TASK DESCRIPTION | In the copy, include every entry exactly but none of the images.

** LISTED ENTRIES follows **

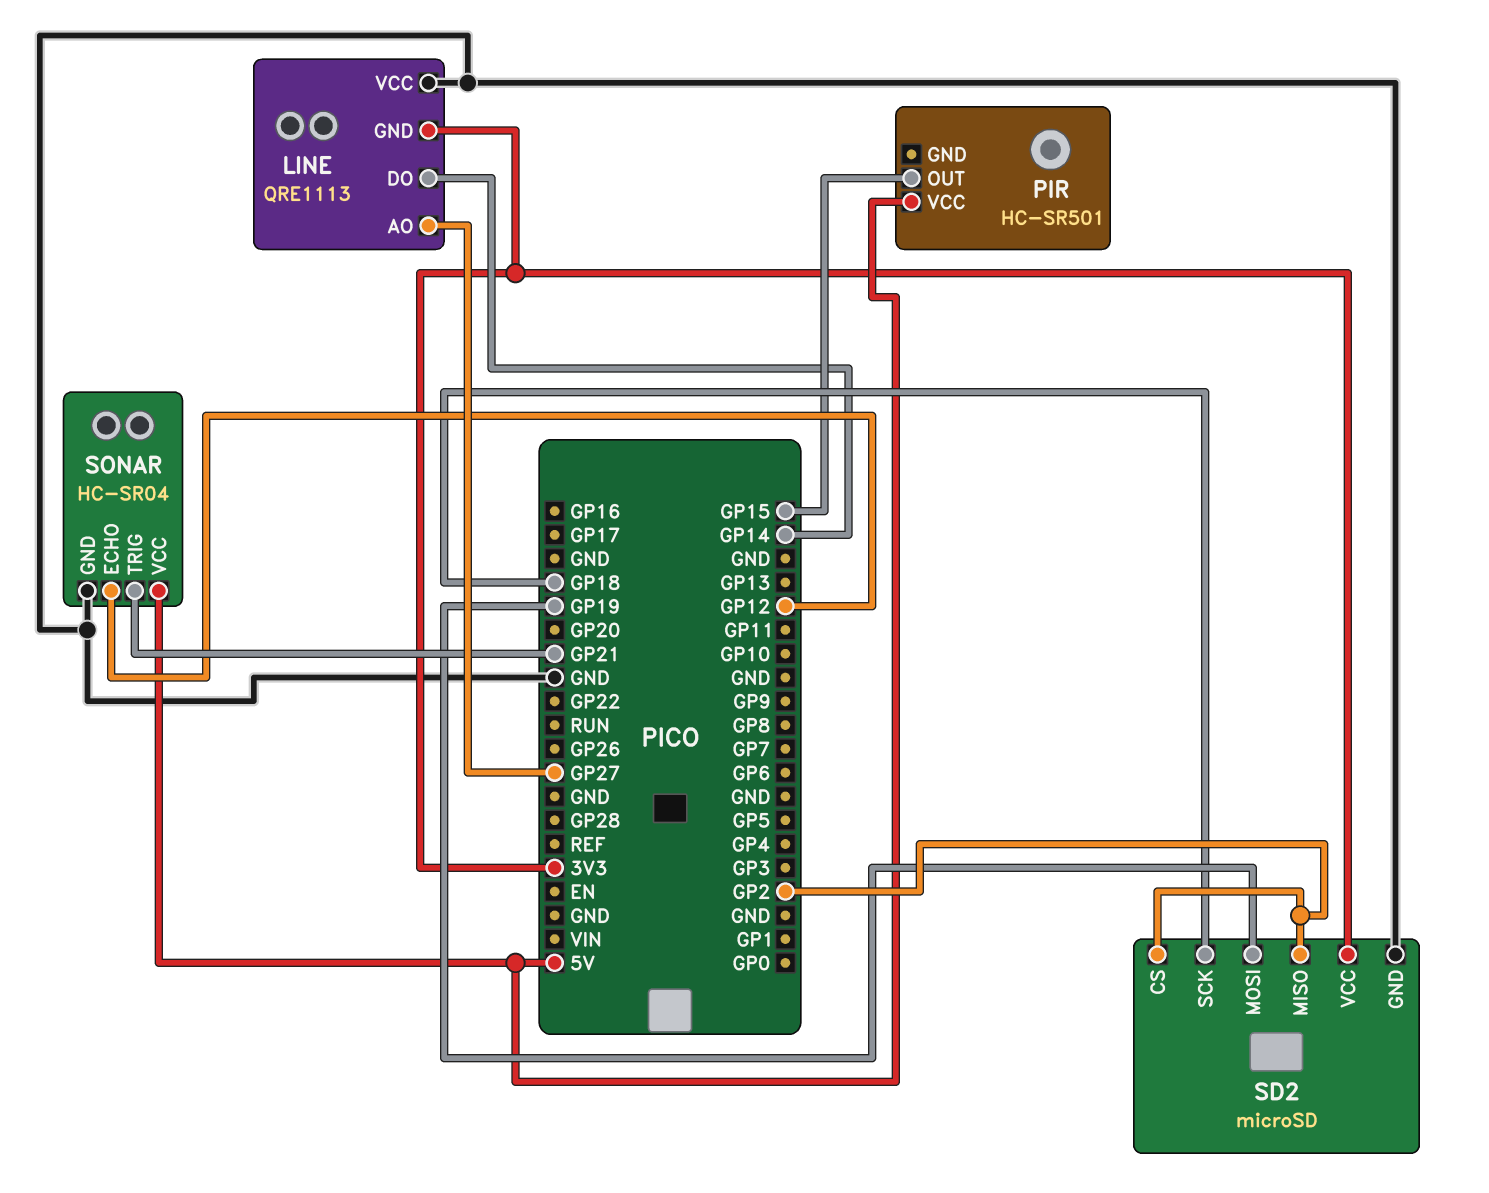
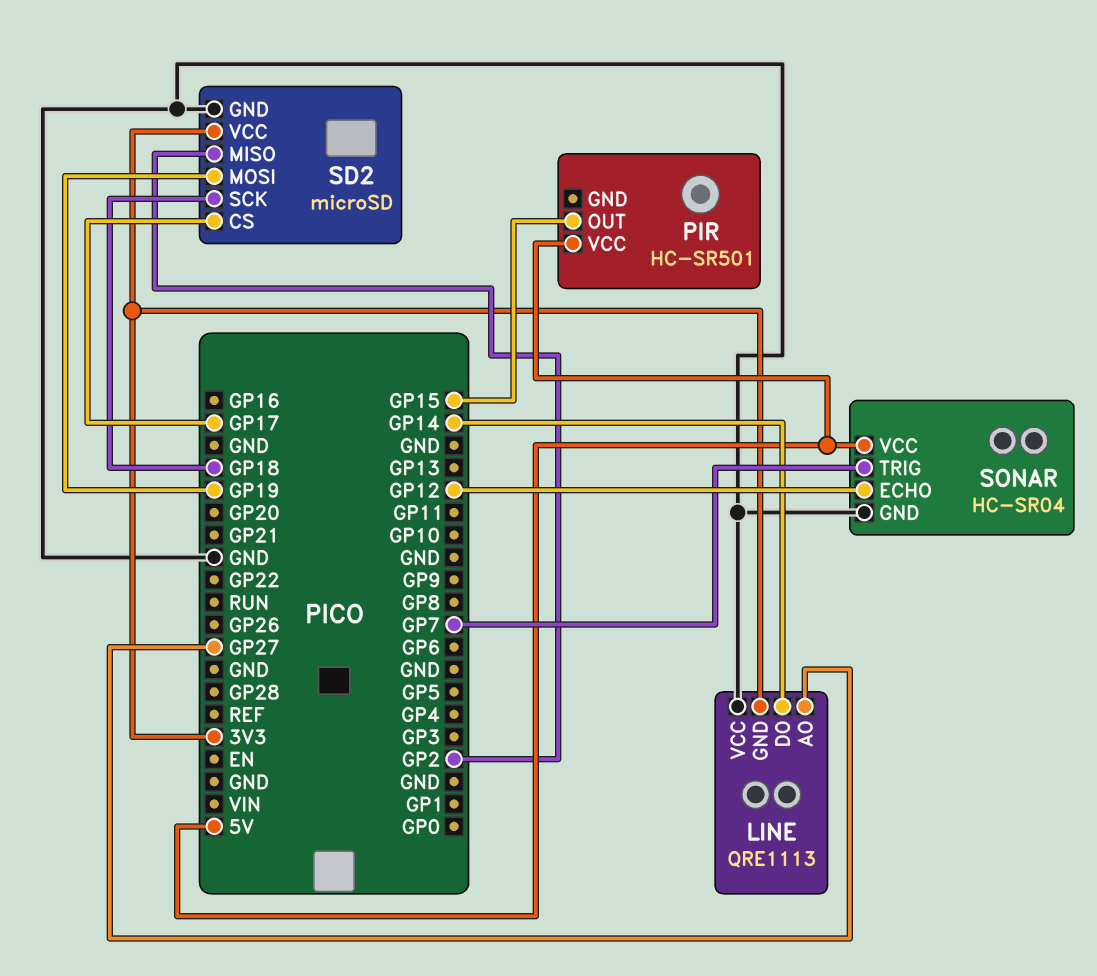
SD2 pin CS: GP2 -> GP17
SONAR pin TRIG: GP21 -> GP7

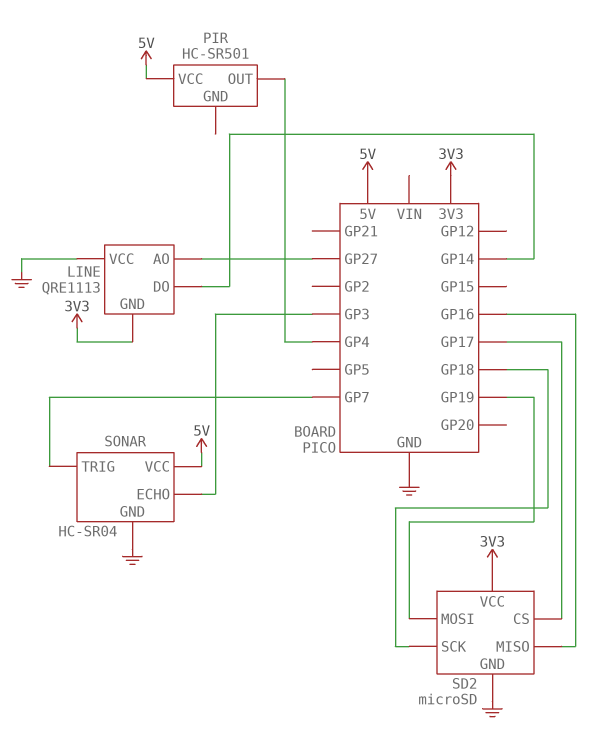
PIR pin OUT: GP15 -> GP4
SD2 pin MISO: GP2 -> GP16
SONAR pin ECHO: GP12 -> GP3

** End of LISTED ENTRIES **

TASK OUTPUT |
SD2 pin CS: GP2 -> GP17
SONAR pin TRIG: GP21 -> GP7

PIR pin OUT: GP15 -> GP4
SD2 pin MISO: GP2 -> GP16
SONAR pin ECHO: GP12 -> GP3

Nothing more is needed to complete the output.